> _DATA PROVIDED_:
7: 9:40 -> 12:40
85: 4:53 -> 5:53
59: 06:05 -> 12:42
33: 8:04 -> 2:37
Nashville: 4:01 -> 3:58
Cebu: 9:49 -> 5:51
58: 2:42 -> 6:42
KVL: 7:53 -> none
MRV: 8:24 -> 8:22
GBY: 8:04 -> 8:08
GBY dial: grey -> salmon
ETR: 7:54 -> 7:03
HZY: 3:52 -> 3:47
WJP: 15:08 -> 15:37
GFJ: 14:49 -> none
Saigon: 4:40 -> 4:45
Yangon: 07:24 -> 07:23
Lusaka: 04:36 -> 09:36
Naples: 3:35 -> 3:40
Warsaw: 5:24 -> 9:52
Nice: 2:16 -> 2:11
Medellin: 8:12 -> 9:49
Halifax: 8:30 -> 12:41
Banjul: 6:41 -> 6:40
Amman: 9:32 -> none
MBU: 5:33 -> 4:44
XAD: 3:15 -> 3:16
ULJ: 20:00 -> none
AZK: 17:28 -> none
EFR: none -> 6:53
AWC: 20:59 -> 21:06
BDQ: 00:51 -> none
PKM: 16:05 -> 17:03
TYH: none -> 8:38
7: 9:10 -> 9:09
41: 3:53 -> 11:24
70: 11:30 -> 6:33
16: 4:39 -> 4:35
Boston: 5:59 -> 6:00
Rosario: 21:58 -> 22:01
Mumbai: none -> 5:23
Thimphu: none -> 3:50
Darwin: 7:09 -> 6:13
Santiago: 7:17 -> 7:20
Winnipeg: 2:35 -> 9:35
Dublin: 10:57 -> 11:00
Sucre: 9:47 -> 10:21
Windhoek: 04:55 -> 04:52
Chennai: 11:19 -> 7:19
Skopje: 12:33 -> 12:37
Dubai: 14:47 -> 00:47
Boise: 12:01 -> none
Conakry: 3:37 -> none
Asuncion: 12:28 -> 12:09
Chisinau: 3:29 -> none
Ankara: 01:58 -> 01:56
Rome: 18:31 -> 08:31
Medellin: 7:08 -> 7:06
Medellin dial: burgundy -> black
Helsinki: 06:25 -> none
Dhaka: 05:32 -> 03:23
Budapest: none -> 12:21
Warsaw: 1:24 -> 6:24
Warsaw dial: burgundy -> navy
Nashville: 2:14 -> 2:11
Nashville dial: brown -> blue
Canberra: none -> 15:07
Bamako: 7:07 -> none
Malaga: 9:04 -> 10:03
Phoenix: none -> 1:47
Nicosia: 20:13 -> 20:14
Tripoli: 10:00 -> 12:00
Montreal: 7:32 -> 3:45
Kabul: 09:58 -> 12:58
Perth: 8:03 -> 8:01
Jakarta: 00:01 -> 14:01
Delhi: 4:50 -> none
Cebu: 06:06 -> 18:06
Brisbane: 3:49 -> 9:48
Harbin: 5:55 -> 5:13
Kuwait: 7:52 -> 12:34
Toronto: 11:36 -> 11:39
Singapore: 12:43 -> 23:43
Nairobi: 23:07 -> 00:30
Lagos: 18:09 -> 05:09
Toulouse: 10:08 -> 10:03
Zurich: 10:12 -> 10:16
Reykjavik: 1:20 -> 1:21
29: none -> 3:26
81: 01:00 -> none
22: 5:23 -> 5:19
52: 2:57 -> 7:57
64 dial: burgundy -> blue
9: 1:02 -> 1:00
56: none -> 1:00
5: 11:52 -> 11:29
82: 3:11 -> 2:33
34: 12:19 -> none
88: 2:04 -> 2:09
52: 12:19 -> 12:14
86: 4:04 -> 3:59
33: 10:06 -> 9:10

> _INSTRUCTION_: Copy all of the rows above word for word, keeping each line as it appears.

> _RESULT OF THIS TASK_:
7: 9:40 -> 12:40
85: 4:53 -> 5:53
59: 06:05 -> 12:42
33: 8:04 -> 2:37
Nashville: 4:01 -> 3:58
Cebu: 9:49 -> 5:51
58: 2:42 -> 6:42
KVL: 7:53 -> none
MRV: 8:24 -> 8:22
GBY: 8:04 -> 8:08
GBY dial: grey -> salmon
ETR: 7:54 -> 7:03
HZY: 3:52 -> 3:47
WJP: 15:08 -> 15:37
GFJ: 14:49 -> none
Saigon: 4:40 -> 4:45
Yangon: 07:24 -> 07:23
Lusaka: 04:36 -> 09:36
Naples: 3:35 -> 3:40
Warsaw: 5:24 -> 9:52
Nice: 2:16 -> 2:11
Medellin: 8:12 -> 9:49
Halifax: 8:30 -> 12:41
Banjul: 6:41 -> 6:40
Amman: 9:32 -> none
MBU: 5:33 -> 4:44
XAD: 3:15 -> 3:16
ULJ: 20:00 -> none
AZK: 17:28 -> none
EFR: none -> 6:53
AWC: 20:59 -> 21:06
BDQ: 00:51 -> none
PKM: 16:05 -> 17:03
TYH: none -> 8:38
7: 9:10 -> 9:09
41: 3:53 -> 11:24
70: 11:30 -> 6:33
16: 4:39 -> 4:35
Boston: 5:59 -> 6:00
Rosario: 21:58 -> 22:01
Mumbai: none -> 5:23
Thimphu: none -> 3:50
Darwin: 7:09 -> 6:13
Santiago: 7:17 -> 7:20
Winnipeg: 2:35 -> 9:35
Dublin: 10:57 -> 11:00
Sucre: 9:47 -> 10:21
Windhoek: 04:55 -> 04:52
Chennai: 11:19 -> 7:19
Skopje: 12:33 -> 12:37
Dubai: 14:47 -> 00:47
Boise: 12:01 -> none
Conakry: 3:37 -> none
Asuncion: 12:28 -> 12:09
Chisinau: 3:29 -> none
Ankara: 01:58 -> 01:56
Rome: 18:31 -> 08:31
Medellin: 7:08 -> 7:06
Medellin dial: burgundy -> black
Helsinki: 06:25 -> none
Dhaka: 05:32 -> 03:23
Budapest: none -> 12:21
Warsaw: 1:24 -> 6:24
Warsaw dial: burgundy -> navy
Nashville: 2:14 -> 2:11
Nashville dial: brown -> blue
Canberra: none -> 15:07
Bamako: 7:07 -> none
Malaga: 9:04 -> 10:03
Phoenix: none -> 1:47
Nicosia: 20:13 -> 20:14
Tripoli: 10:00 -> 12:00
Montreal: 7:32 -> 3:45
Kabul: 09:58 -> 12:58
Perth: 8:03 -> 8:01
Jakarta: 00:01 -> 14:01
Delhi: 4:50 -> none
Cebu: 06:06 -> 18:06
Brisbane: 3:49 -> 9:48
Harbin: 5:55 -> 5:13
Kuwait: 7:52 -> 12:34
Toronto: 11:36 -> 11:39
Singapore: 12:43 -> 23:43
Nairobi: 23:07 -> 00:30
Lagos: 18:09 -> 05:09
Toulouse: 10:08 -> 10:03
Zurich: 10:12 -> 10:16
Reykjavik: 1:20 -> 1:21
29: none -> 3:26
81: 01:00 -> none
22: 5:23 -> 5:19
52: 2:57 -> 7:57
64 dial: burgundy -> blue
9: 1:02 -> 1:00
56: none -> 1:00
5: 11:52 -> 11:29
82: 3:11 -> 2:33
34: 12:19 -> none
88: 2:04 -> 2:09
52: 12:19 -> 12:14
86: 4:04 -> 3:59
33: 10:06 -> 9:10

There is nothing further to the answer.